=== Task ===
Look over the lines below. Report each one that includes the string "left".

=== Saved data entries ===
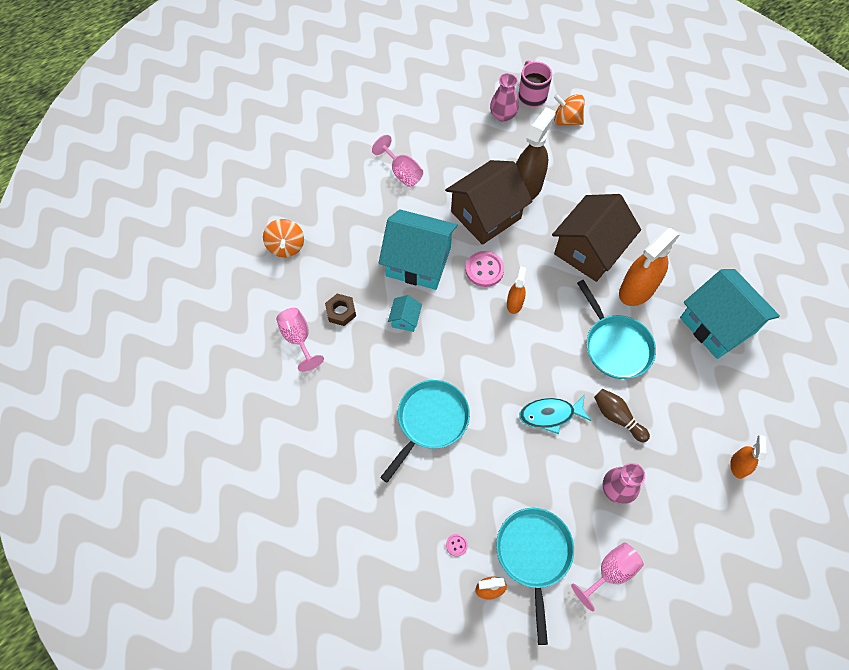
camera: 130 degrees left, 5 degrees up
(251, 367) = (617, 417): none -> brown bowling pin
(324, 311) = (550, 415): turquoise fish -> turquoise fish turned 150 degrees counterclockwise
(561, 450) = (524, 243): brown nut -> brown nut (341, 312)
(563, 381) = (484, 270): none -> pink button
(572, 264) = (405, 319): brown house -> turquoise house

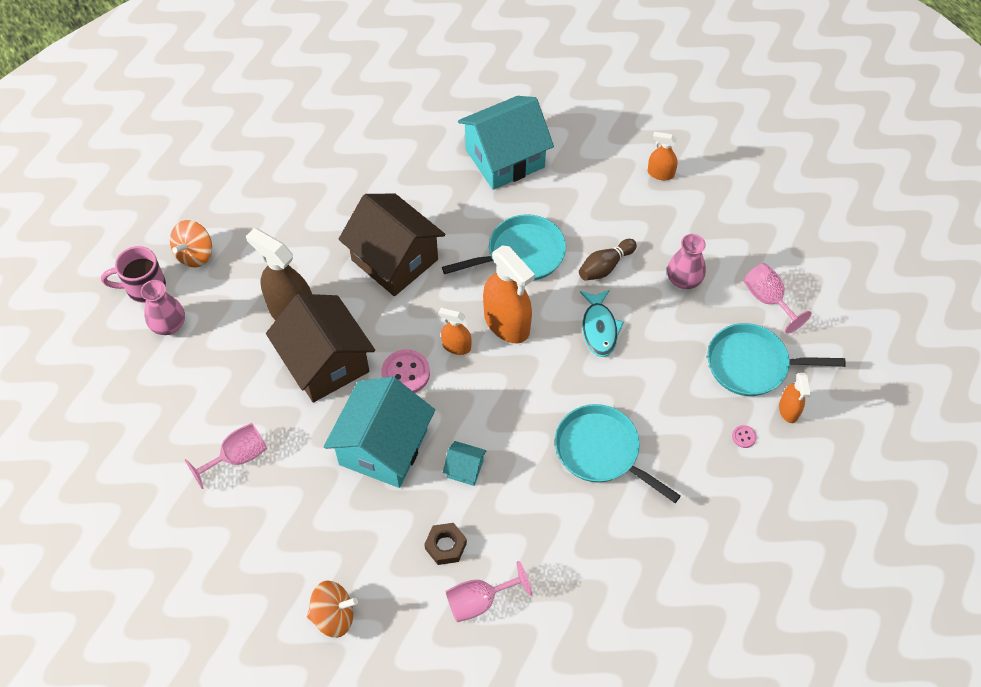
camera: 85 degrees left, 5 degrees down
(637, 290) = (453, 222): orange spray bottle -> orange spray bottle (507, 323)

=== Reply ===
camera: 130 degrees left, 5 degrees up
camera: 85 degrees left, 5 degrees down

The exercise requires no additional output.